## THE PROBLEM:
An exact reproduction of the records is required, with all images left out.

-- DATA PROVIDED follows --

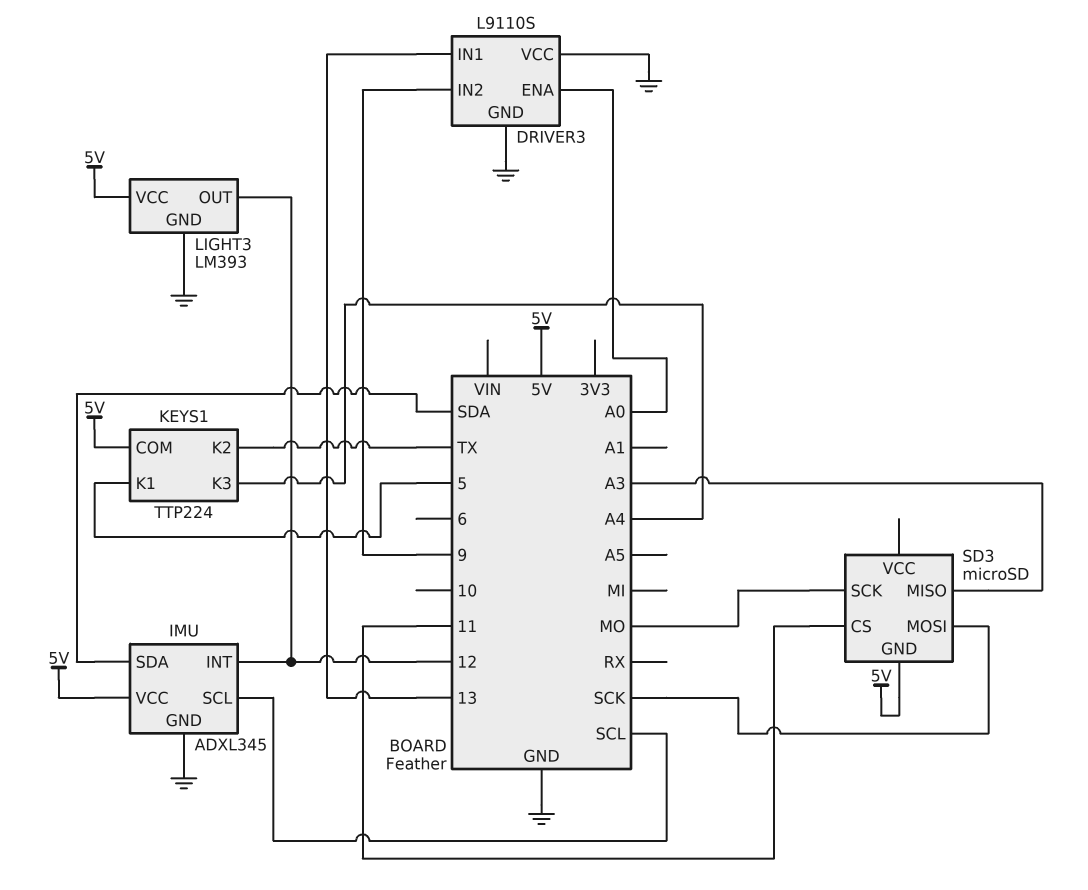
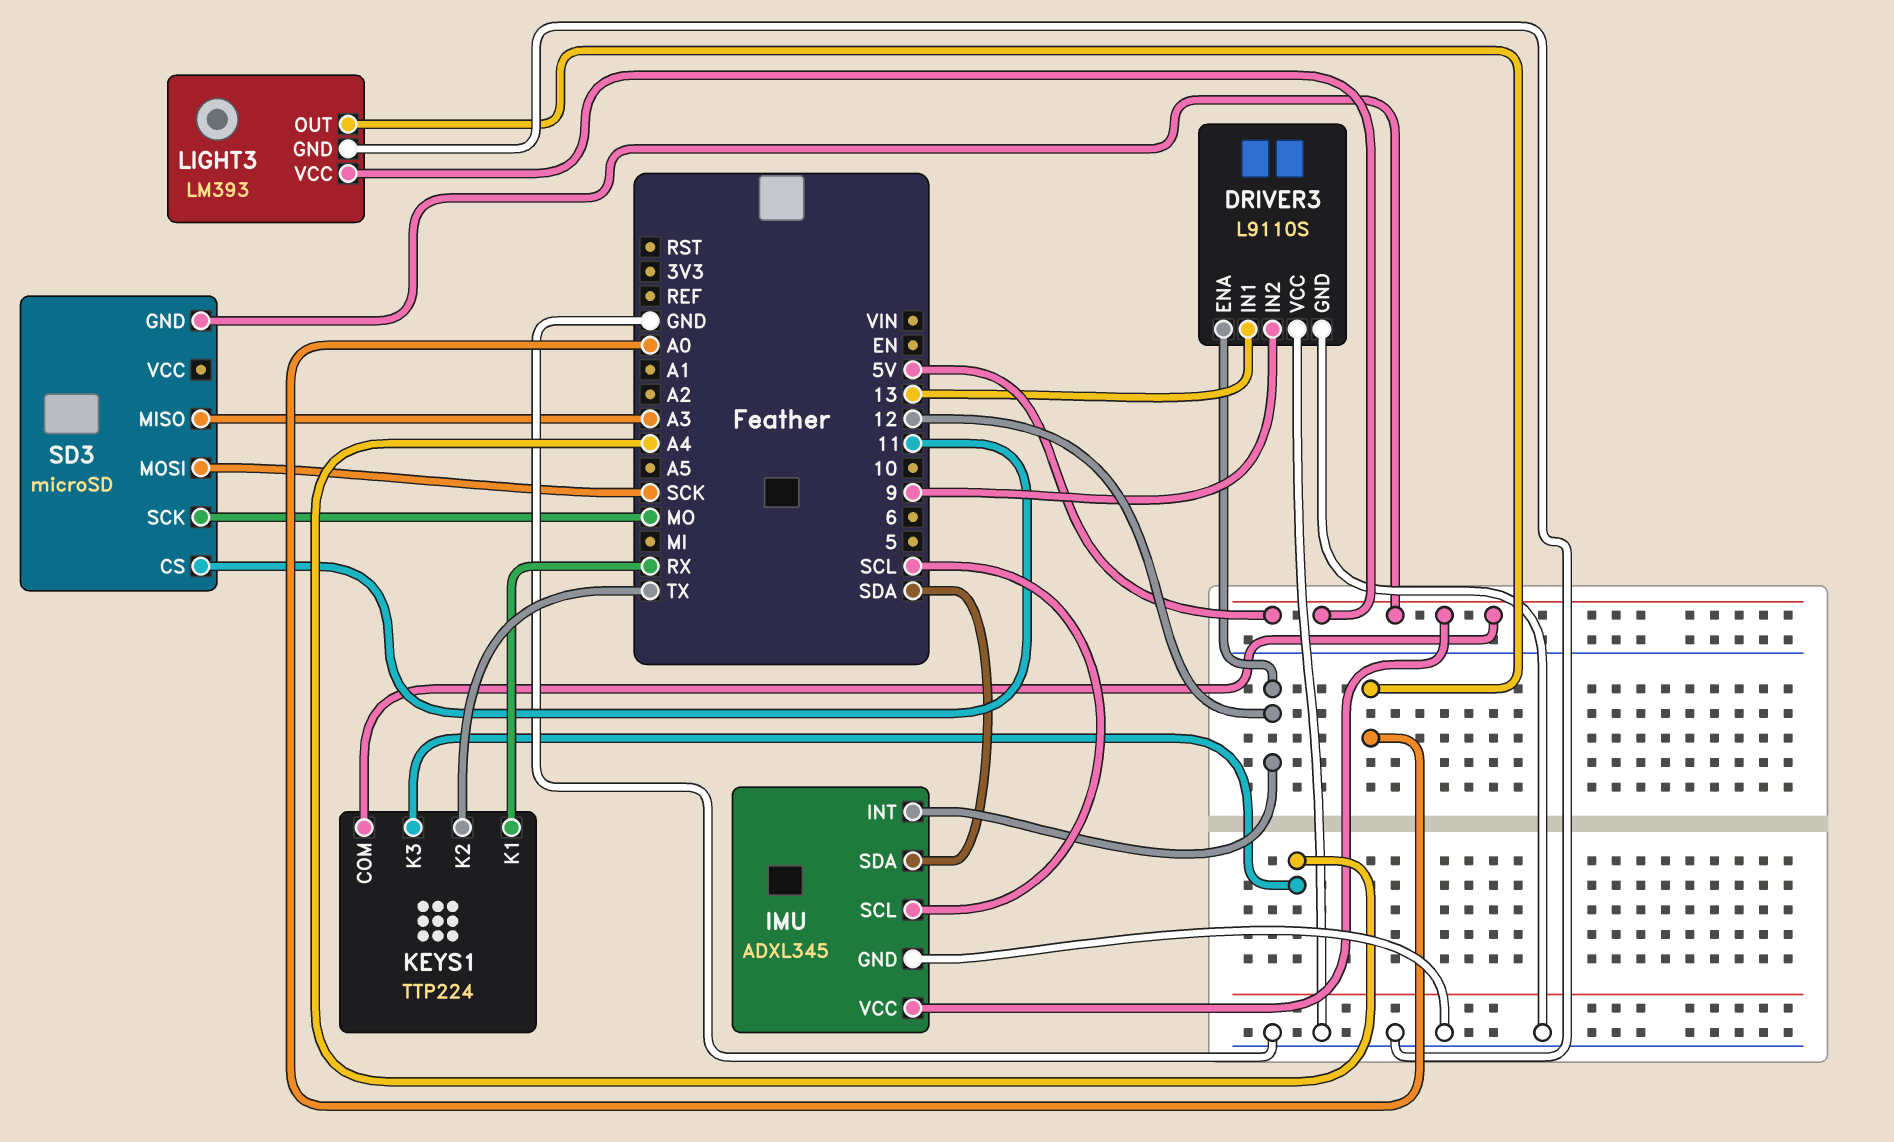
DRIVER3 pin ENA: A0 -> 12
KEYS1 pin K1: 5 -> RX
LIGHT3 pin OUT: 12 -> A0

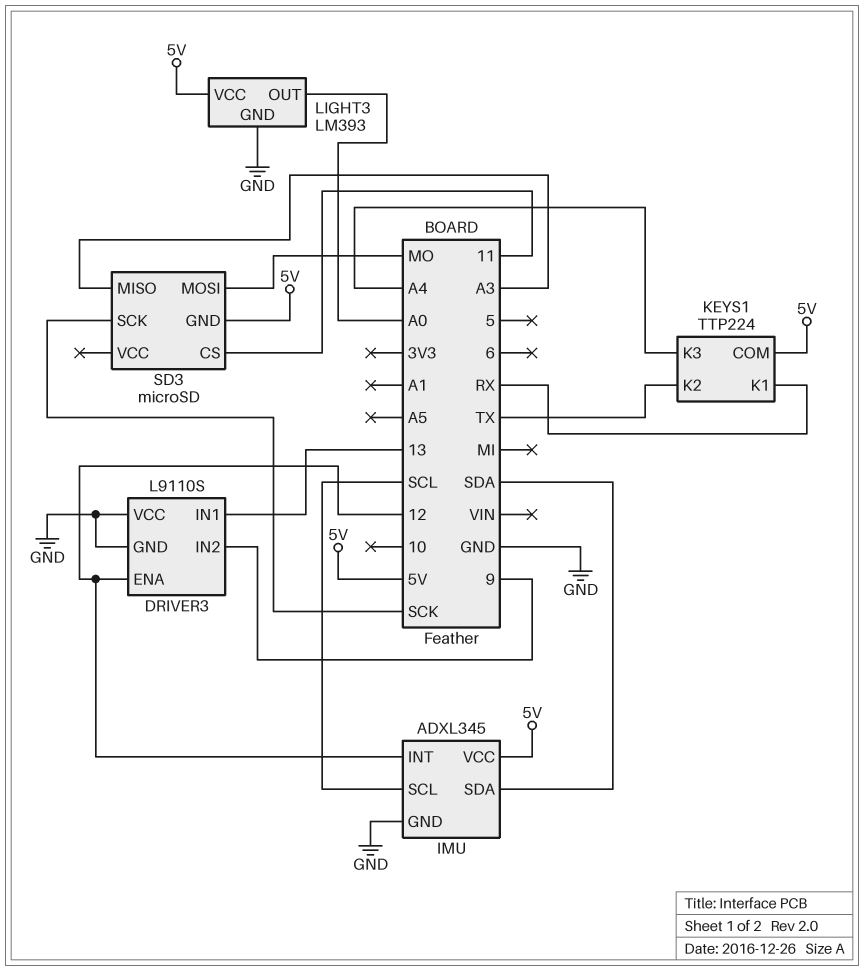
SD3 pin MOSI: SCK -> MO
SD3 pin SCK: MO -> SCK

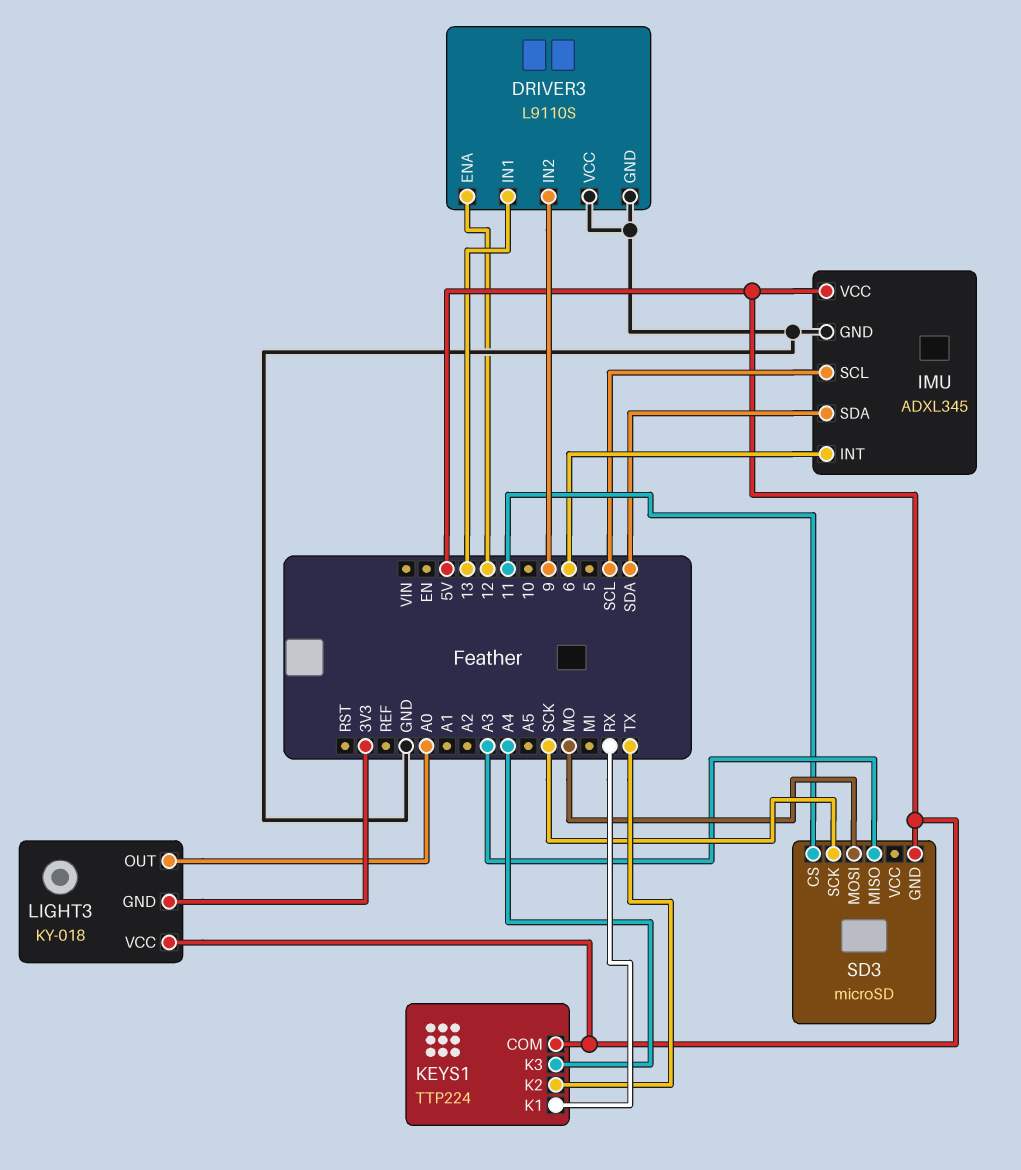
IMU pin INT: 12 -> 6
LIGHT3: LM393 -> KY-018
LIGHT3 pin GND: GND -> 3V3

-- DATA PROVIDED concluded --

## SOLUTION BELOW:
DRIVER3 pin ENA: A0 -> 12
KEYS1 pin K1: 5 -> RX
LIGHT3 pin OUT: 12 -> A0

SD3 pin MOSI: SCK -> MO
SD3 pin SCK: MO -> SCK

IMU pin INT: 12 -> 6
LIGHT3: LM393 -> KY-018
LIGHT3 pin GND: GND -> 3V3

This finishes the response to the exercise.